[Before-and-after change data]

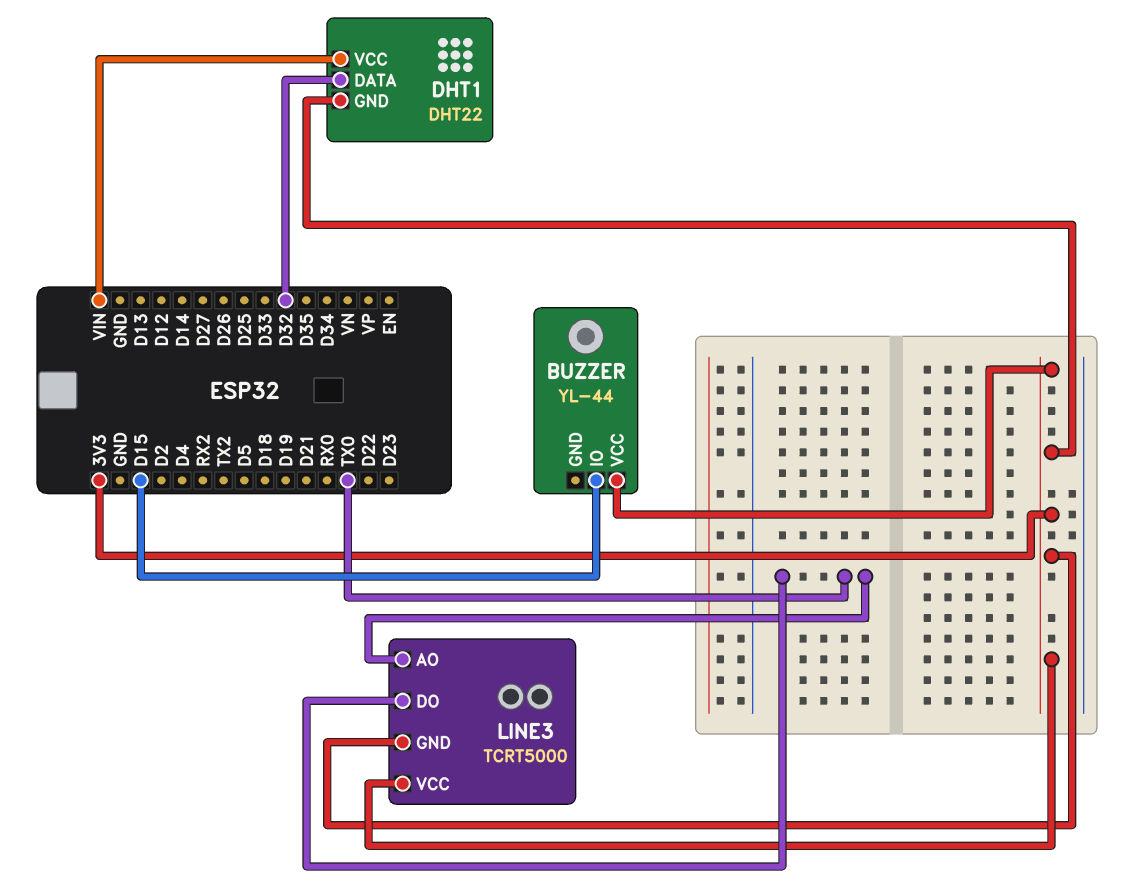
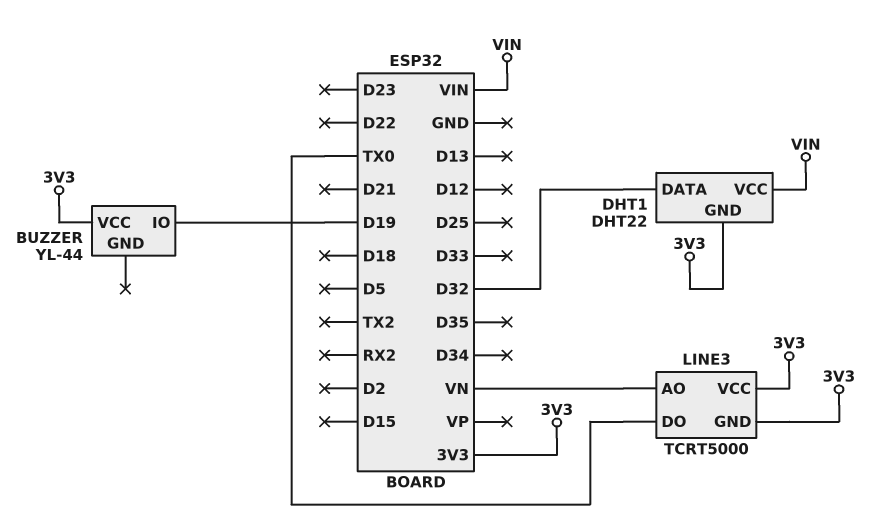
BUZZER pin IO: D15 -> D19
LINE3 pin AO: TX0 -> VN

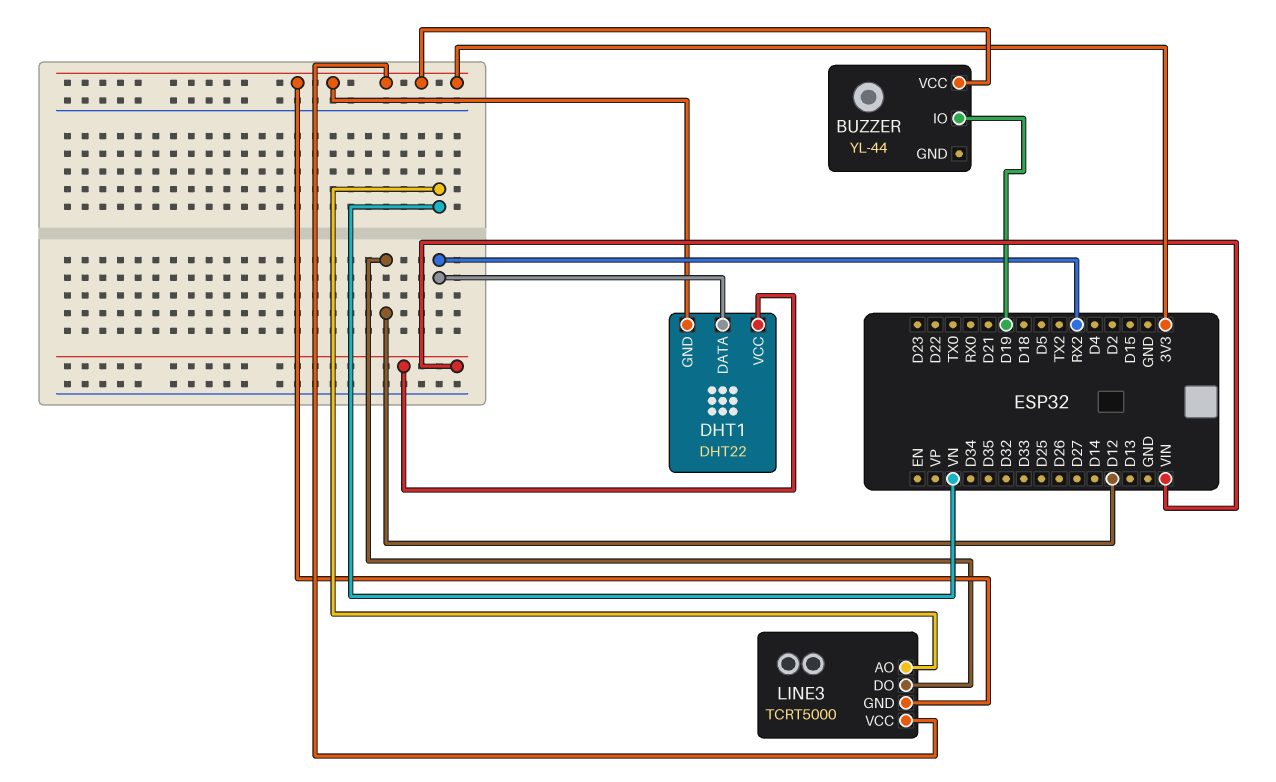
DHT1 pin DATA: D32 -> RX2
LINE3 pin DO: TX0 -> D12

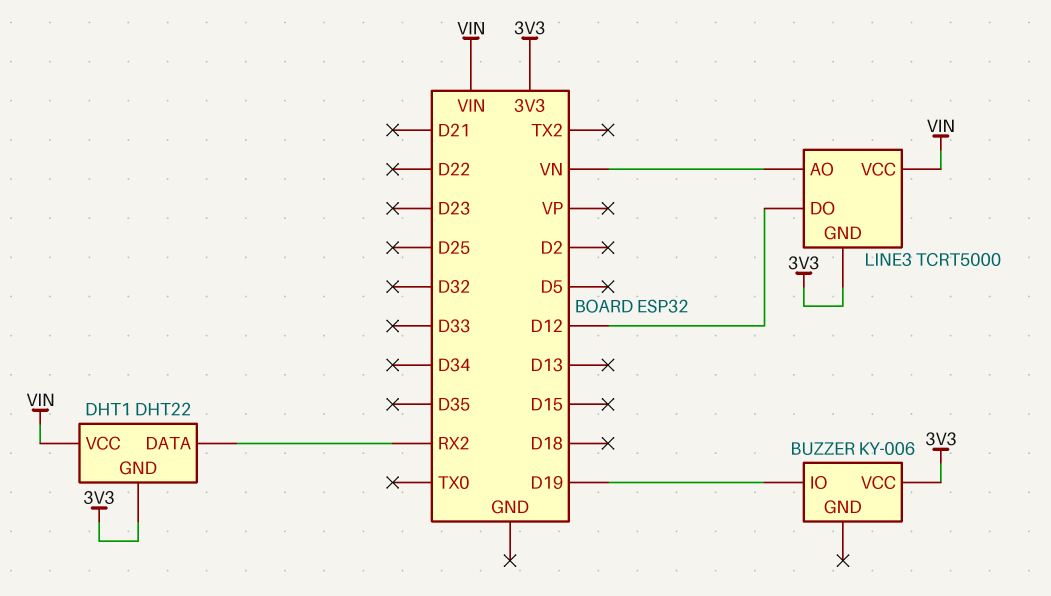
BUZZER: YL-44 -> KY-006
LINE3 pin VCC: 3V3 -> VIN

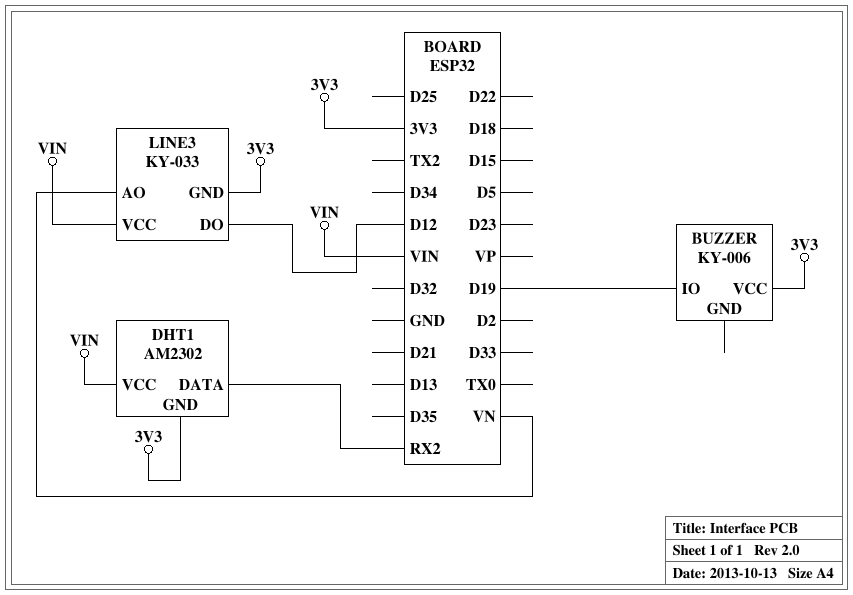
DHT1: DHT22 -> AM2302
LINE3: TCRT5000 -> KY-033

...

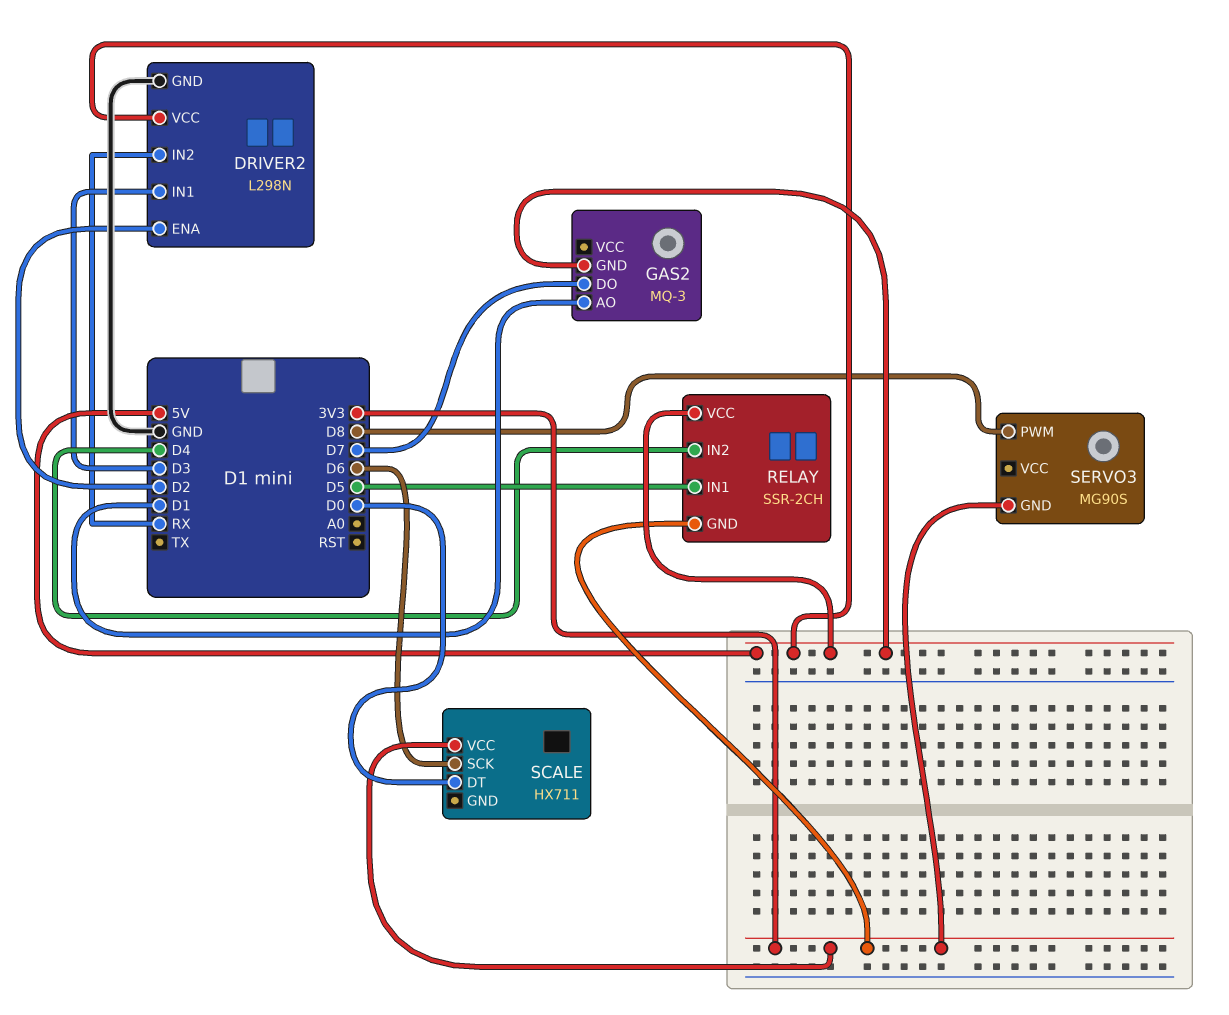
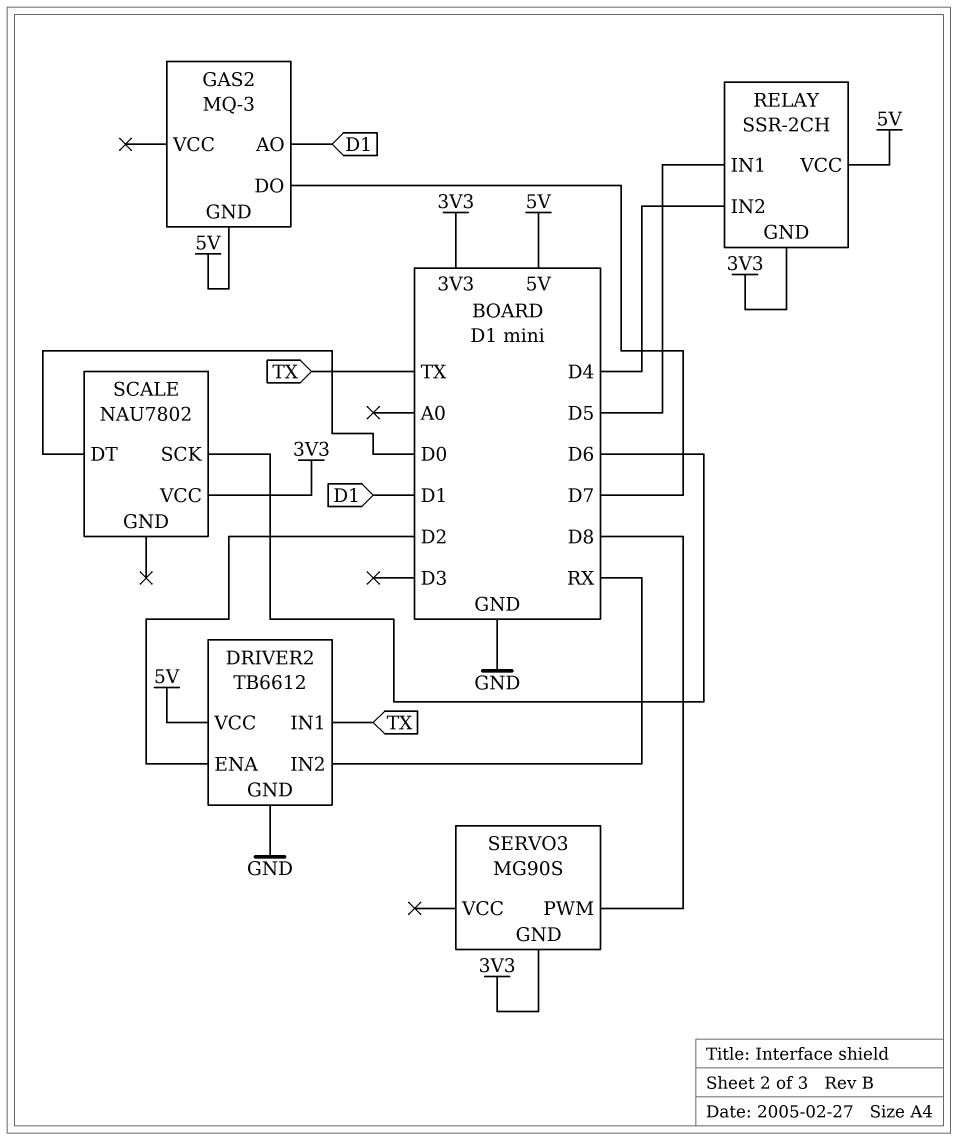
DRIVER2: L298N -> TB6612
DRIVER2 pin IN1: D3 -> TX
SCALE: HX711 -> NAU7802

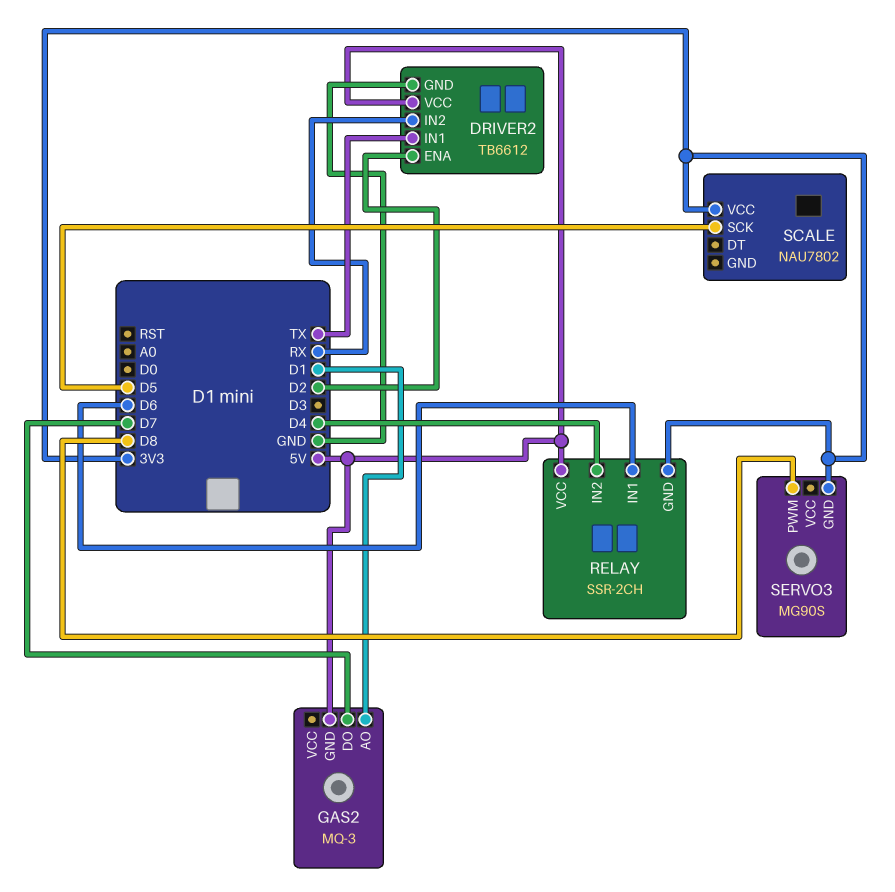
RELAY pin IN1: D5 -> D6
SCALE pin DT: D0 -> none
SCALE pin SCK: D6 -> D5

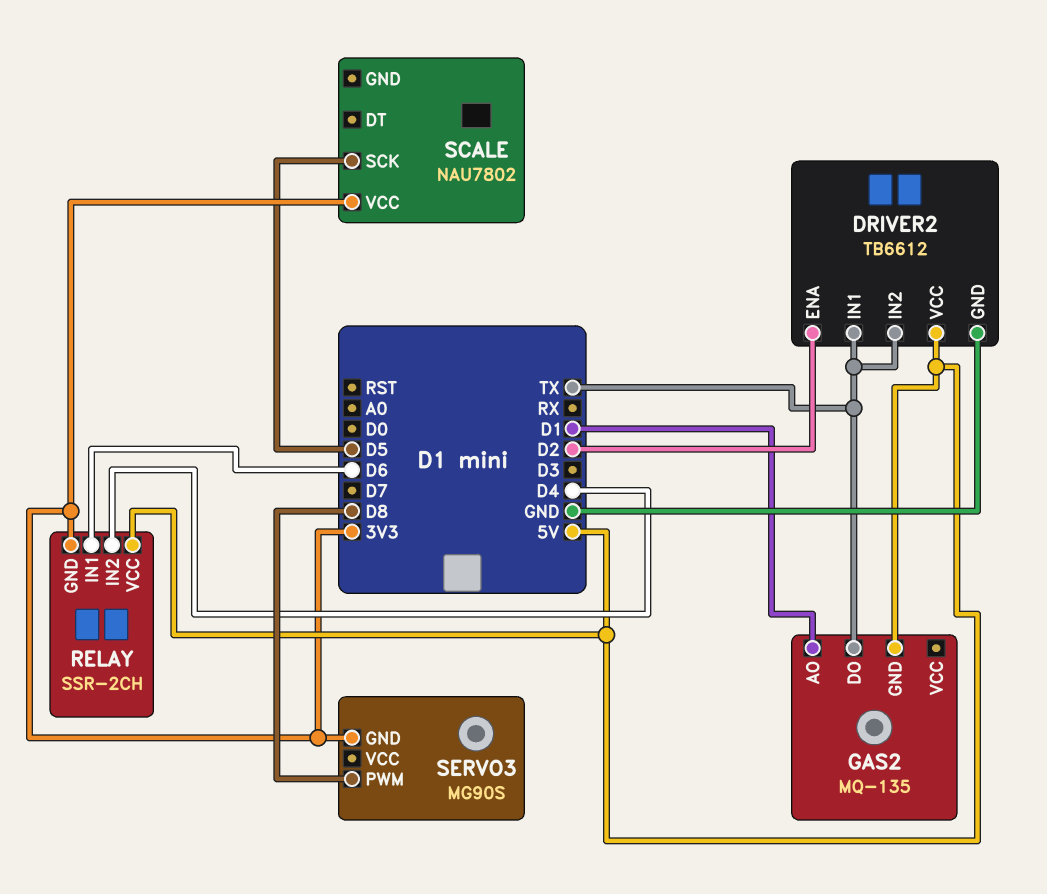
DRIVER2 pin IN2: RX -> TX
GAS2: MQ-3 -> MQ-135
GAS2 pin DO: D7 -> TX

PROBLEM —
Repeat only the stretch of data above that runs from the line with "DRIVER2: L298N -> TB6612" to the line with "GAS2 pin DO: D7 -> TX". Keep both end lines; exclude pictures.

SOLUTION BELOW —
DRIVER2: L298N -> TB6612
DRIVER2 pin IN1: D3 -> TX
SCALE: HX711 -> NAU7802

RELAY pin IN1: D5 -> D6
SCALE pin DT: D0 -> none
SCALE pin SCK: D6 -> D5

DRIVER2 pin IN2: RX -> TX
GAS2: MQ-3 -> MQ-135
GAS2 pin DO: D7 -> TX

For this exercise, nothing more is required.